TASK GOAL: When a line in the listing below contains the word "pink", return a copy of that line.

DATASET ENTRIES:

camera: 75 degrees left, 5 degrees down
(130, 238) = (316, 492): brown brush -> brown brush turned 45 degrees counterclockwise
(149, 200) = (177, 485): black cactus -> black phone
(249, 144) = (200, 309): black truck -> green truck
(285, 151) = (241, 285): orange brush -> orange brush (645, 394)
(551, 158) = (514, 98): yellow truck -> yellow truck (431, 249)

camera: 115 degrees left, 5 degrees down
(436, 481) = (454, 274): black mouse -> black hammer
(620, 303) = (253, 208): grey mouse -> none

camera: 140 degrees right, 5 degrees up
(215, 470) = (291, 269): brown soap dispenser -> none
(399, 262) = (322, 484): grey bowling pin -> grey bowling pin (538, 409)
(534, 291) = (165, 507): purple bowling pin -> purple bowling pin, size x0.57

---

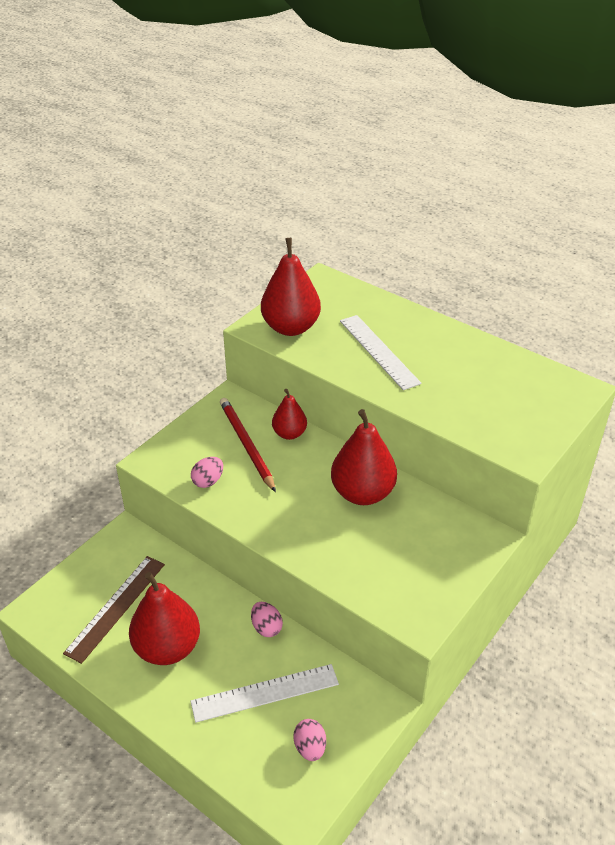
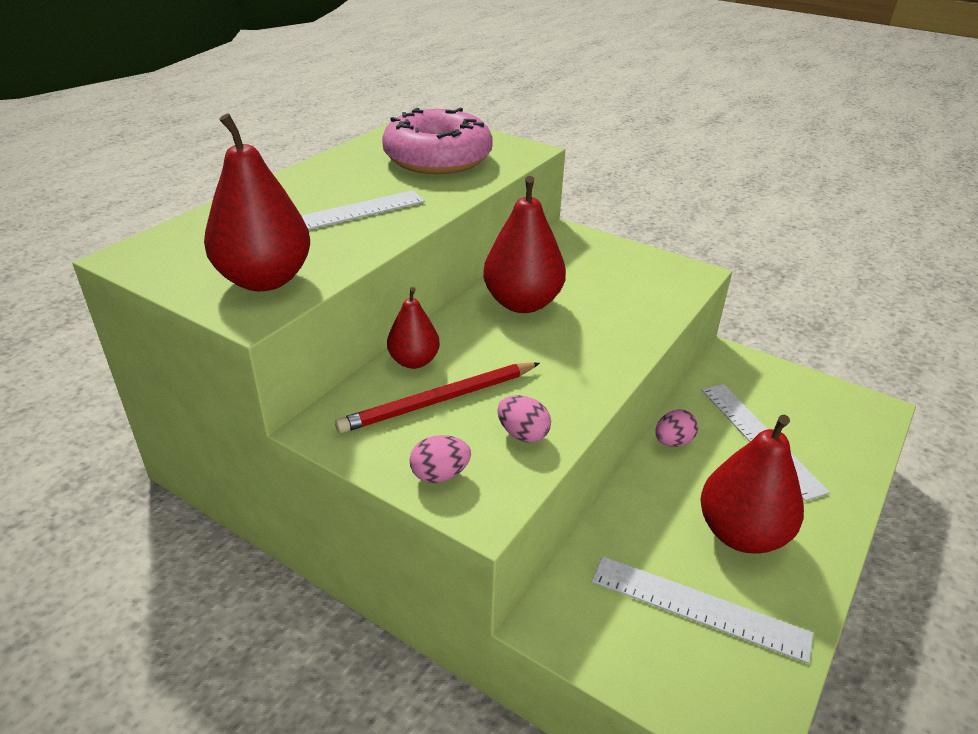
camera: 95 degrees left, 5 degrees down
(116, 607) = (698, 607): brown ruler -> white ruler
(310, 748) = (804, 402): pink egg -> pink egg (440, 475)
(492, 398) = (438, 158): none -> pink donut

--

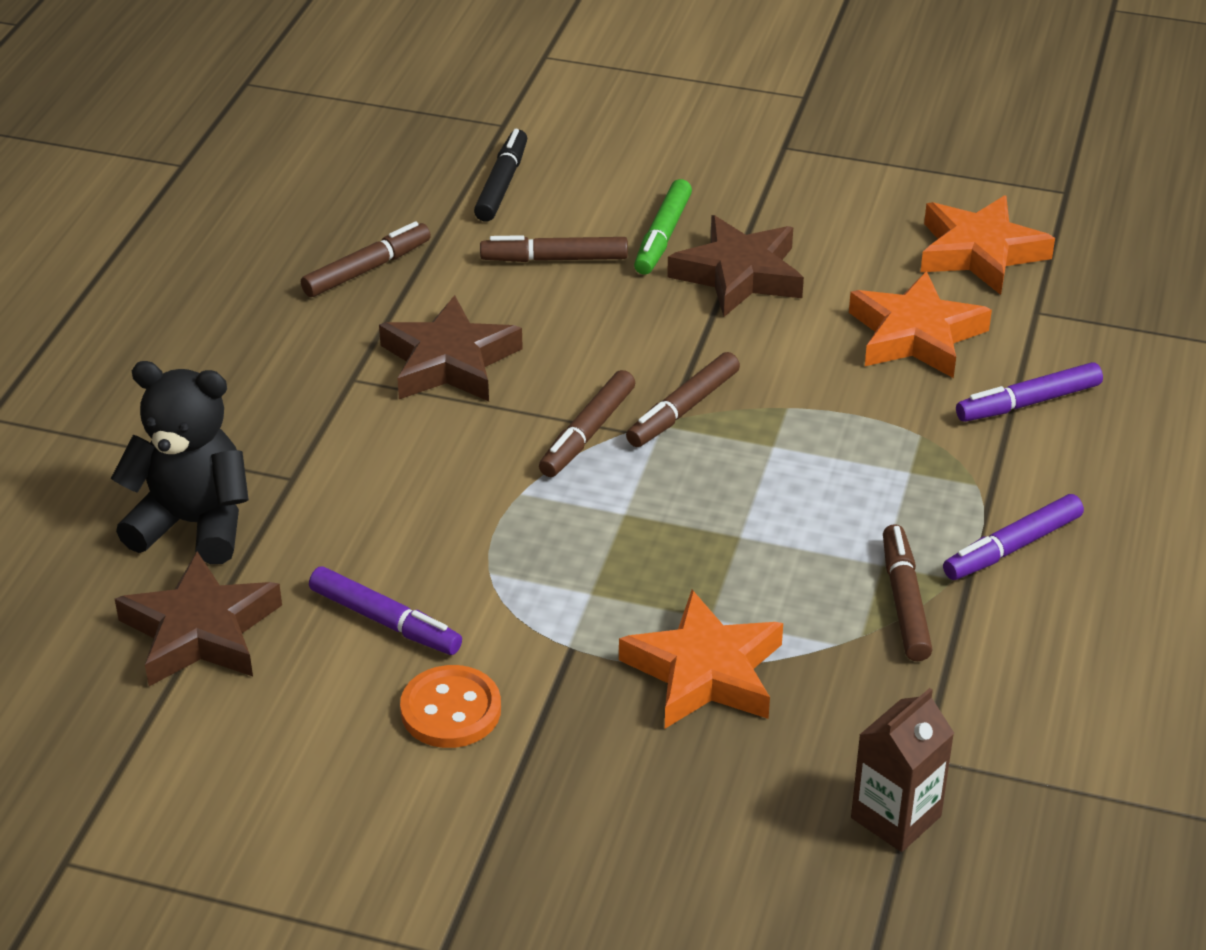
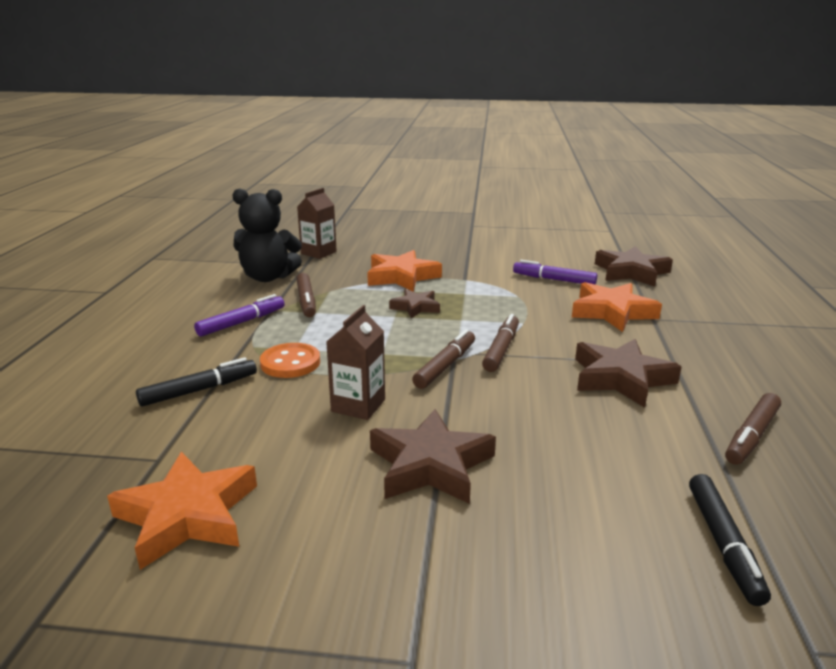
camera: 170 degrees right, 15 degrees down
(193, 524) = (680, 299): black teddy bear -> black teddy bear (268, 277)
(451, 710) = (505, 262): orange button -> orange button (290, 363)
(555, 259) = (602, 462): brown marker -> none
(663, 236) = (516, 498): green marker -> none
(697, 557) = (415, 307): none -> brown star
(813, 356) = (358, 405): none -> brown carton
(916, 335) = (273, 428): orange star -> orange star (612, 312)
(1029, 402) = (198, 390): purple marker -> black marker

EXERCISE ANSWER:
(310, 748) = (804, 402): pink egg -> pink egg (440, 475)
(492, 398) = (438, 158): none -> pink donut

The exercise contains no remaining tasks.